- _Information given_:
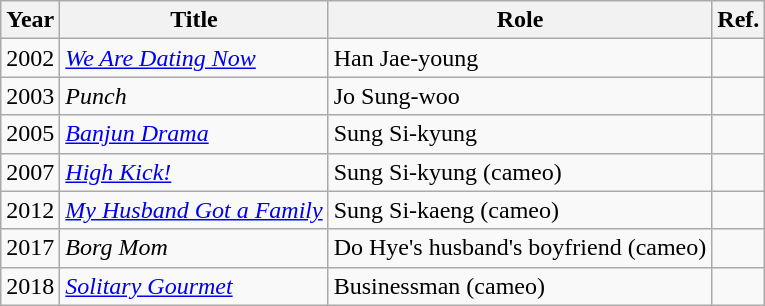
2005 [30, 134]
Jo Sung-woo [520, 96]
Sung Si-kyung (cameo) [520, 172]
Do Hye's husband's boyfriend (cameo) [520, 248]
Solitary Gourmet [194, 286]
My Husband Got a Family [194, 210]
Banjun Drama [194, 134]
2007 [30, 172]
2018 [30, 286]
2017 [30, 248]
2002 [30, 58]
Title [194, 20]
Businessman (cameo) [520, 286]
Sung Si-kaeng (cameo) [520, 210]
Punch [194, 96]
We Are Dating Now [194, 58]
Borg Mom [194, 248]
Sung Si-kyung [520, 134]
Year [30, 20]
Role [520, 20]
Ref. [738, 20]
2003 [30, 96]
Han Jae-young [520, 58]
High Kick! [194, 172]
2012 [30, 210]
Return the (x, y) coordinate for the center point of the cell that contains the specified text.  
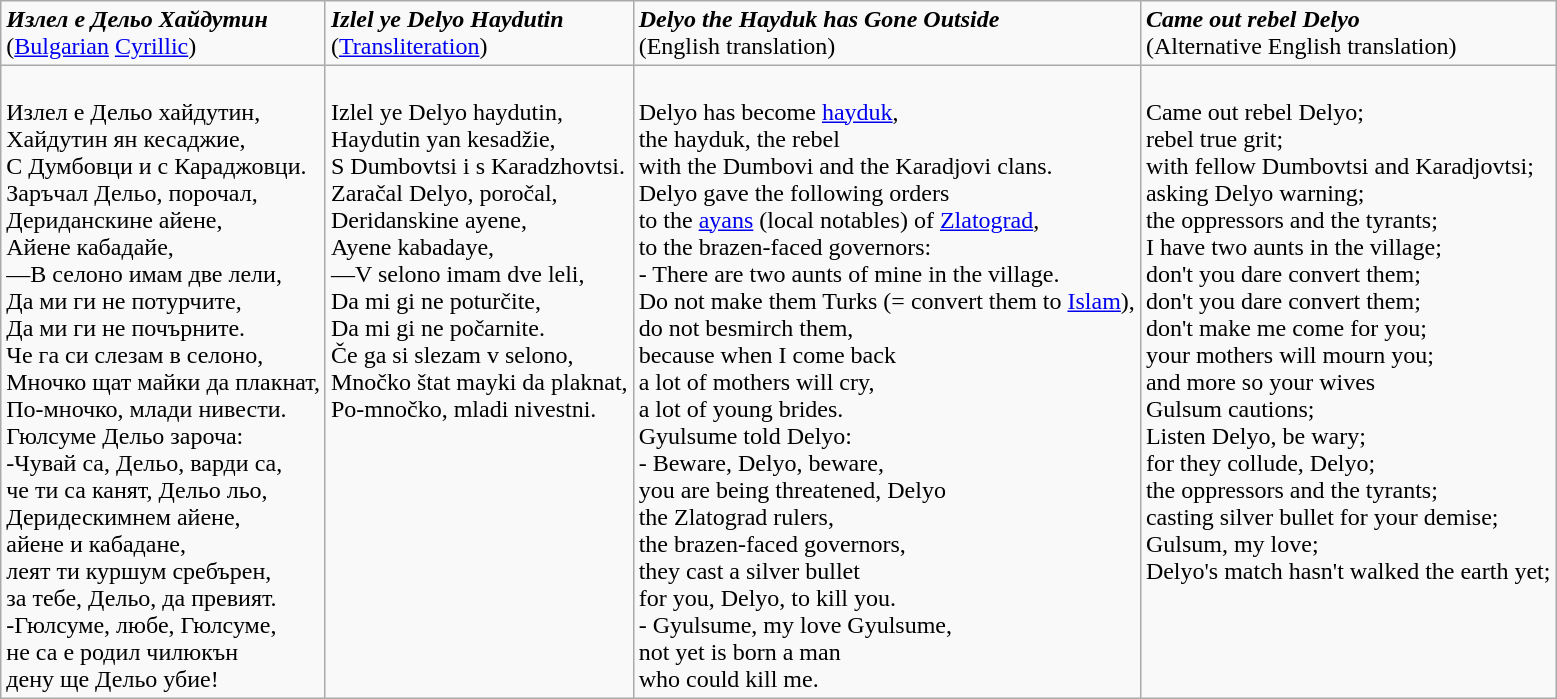
Излел е Дельо Xайдутин (Bulgarian Cyrillic) (164, 34)
Came out rebel Delyo (Alternative English translation) (1348, 34)
Delyo the Hayduk has Gone Outside (English translation) (886, 34)
Izlel ye Delyo Haydutin (Transliteration) (479, 34)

- _Objective_: Copy the items word for word, beginning at the first line of the items and stopping after the line that contains "High Kick! [194, 172]". Leave the pictures out of your answer.

- _Result of this task_:
2005 [30, 134]
Jo Sung-woo [520, 96]
Sung Si-kyung (cameo) [520, 172]
Do Hye's husband's boyfriend (cameo) [520, 248]
Solitary Gourmet [194, 286]
My Husband Got a Family [194, 210]
Banjun Drama [194, 134]
2007 [30, 172]
2018 [30, 286]
2017 [30, 248]
2002 [30, 58]
Title [194, 20]
Businessman (cameo) [520, 286]
Sung Si-kaeng (cameo) [520, 210]
Punch [194, 96]
We Are Dating Now [194, 58]
Borg Mom [194, 248]
Sung Si-kyung [520, 134]
Year [30, 20]
Role [520, 20]
Ref. [738, 20]
2003 [30, 96]
Han Jae-young [520, 58]
High Kick! [194, 172]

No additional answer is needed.